- _Records shown_:

▬▬▬

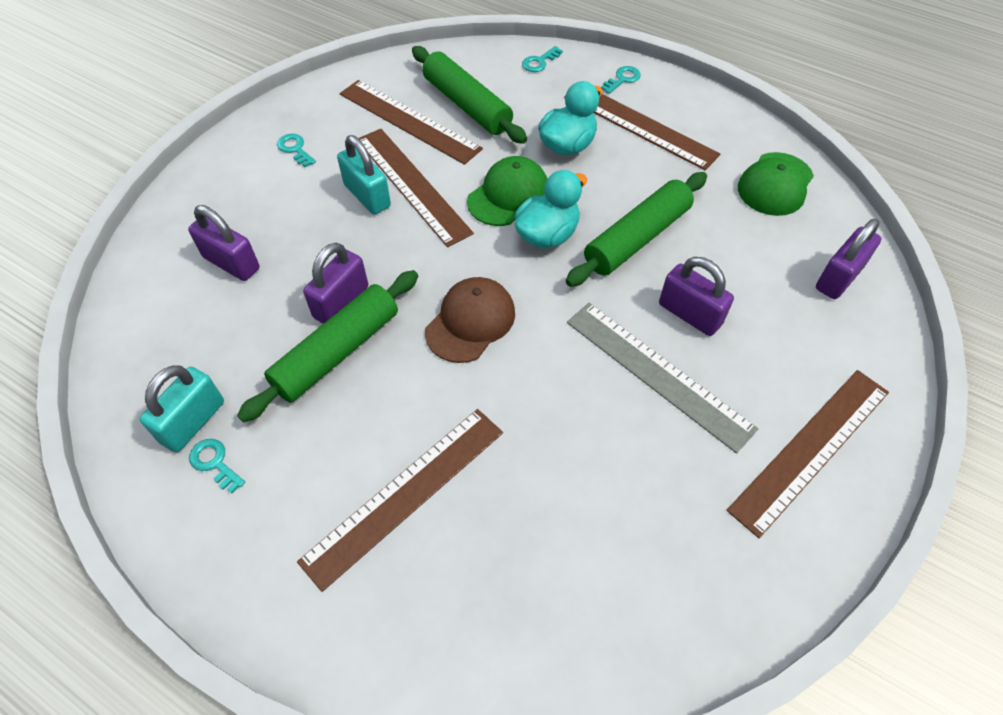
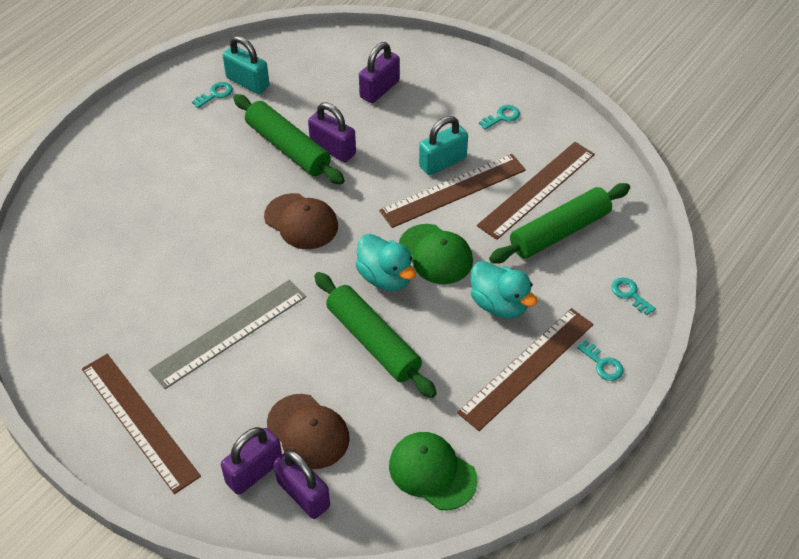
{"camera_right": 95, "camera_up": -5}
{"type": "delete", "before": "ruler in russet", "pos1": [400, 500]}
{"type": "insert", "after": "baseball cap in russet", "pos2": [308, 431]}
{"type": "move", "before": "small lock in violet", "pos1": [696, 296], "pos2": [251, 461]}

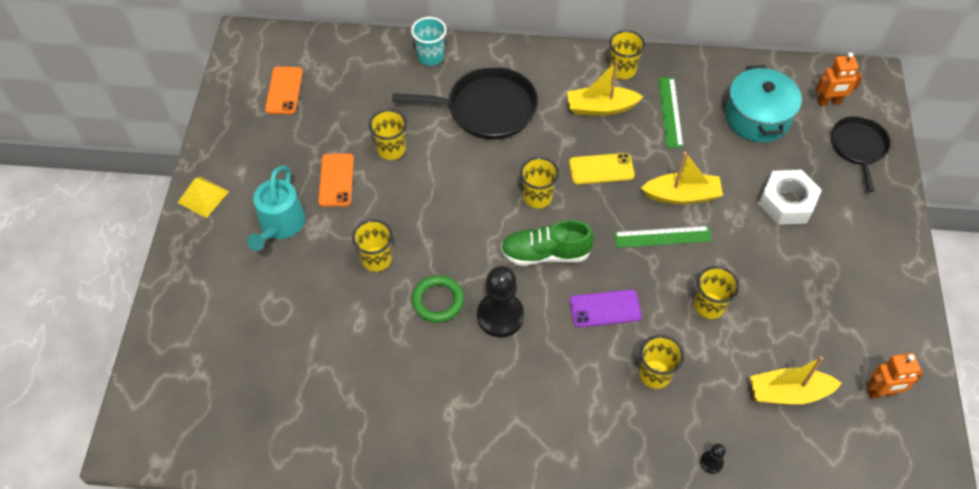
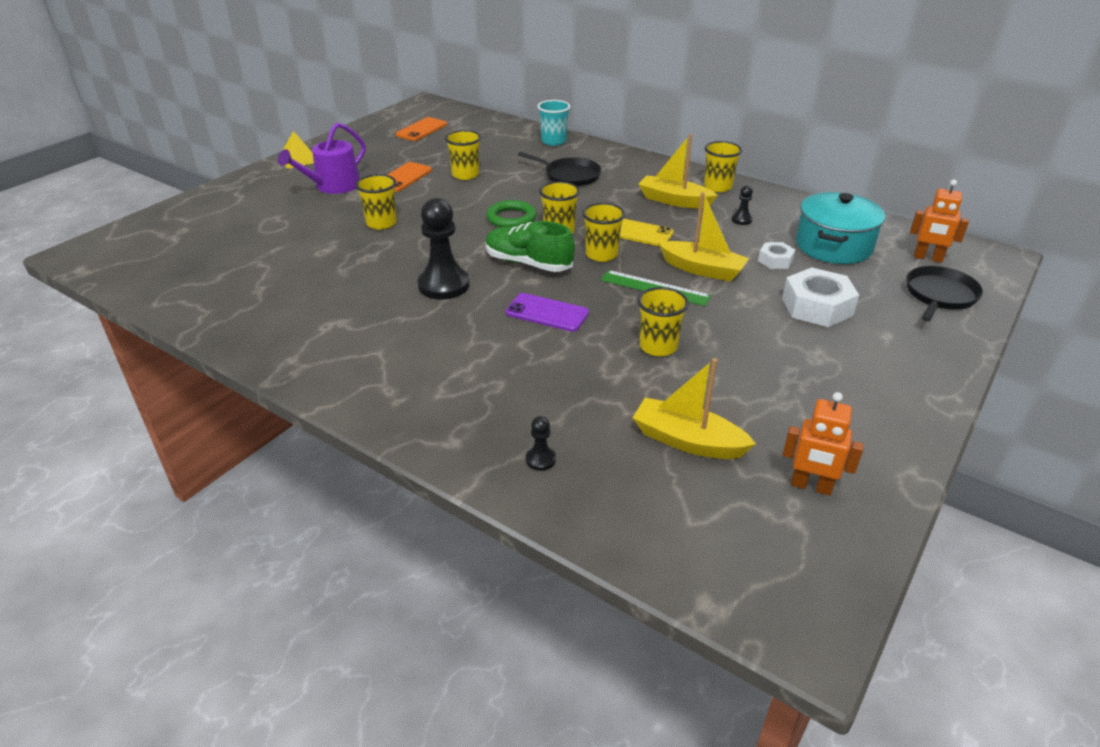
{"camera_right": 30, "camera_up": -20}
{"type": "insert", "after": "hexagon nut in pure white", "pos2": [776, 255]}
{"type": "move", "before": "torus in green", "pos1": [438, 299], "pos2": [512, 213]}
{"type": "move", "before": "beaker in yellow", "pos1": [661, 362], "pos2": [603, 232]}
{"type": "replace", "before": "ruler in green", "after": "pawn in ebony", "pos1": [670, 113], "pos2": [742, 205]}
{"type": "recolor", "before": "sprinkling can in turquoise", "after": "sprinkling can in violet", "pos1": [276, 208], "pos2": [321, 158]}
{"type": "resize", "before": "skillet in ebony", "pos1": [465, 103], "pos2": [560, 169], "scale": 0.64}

▬▬▬

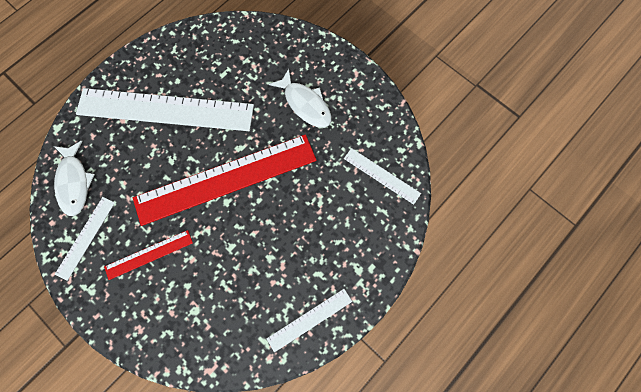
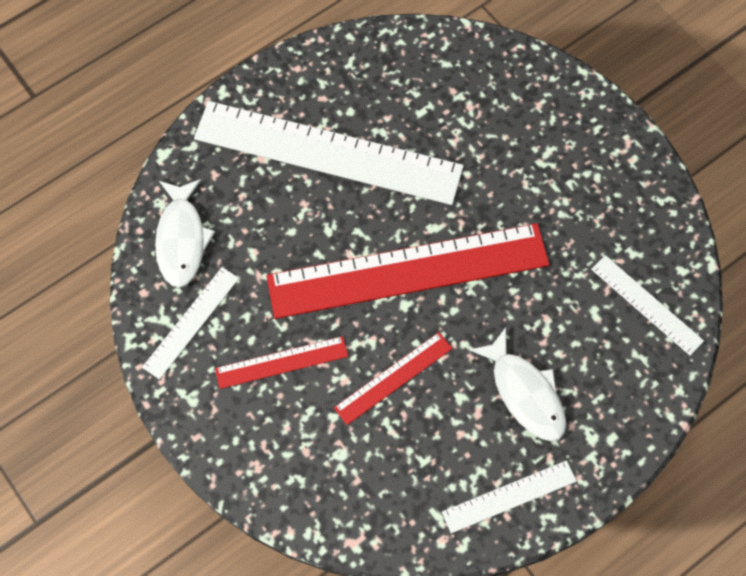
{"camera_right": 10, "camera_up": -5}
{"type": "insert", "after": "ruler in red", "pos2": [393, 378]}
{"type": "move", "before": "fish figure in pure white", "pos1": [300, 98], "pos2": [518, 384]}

▬▬▬

- _Task goal_: Copy, from the material, each line that holds the string "russet".

- _Exercise output_:
{"type": "delete", "before": "ruler in russet", "pos1": [400, 500]}
{"type": "insert", "after": "baseball cap in russet", "pos2": [308, 431]}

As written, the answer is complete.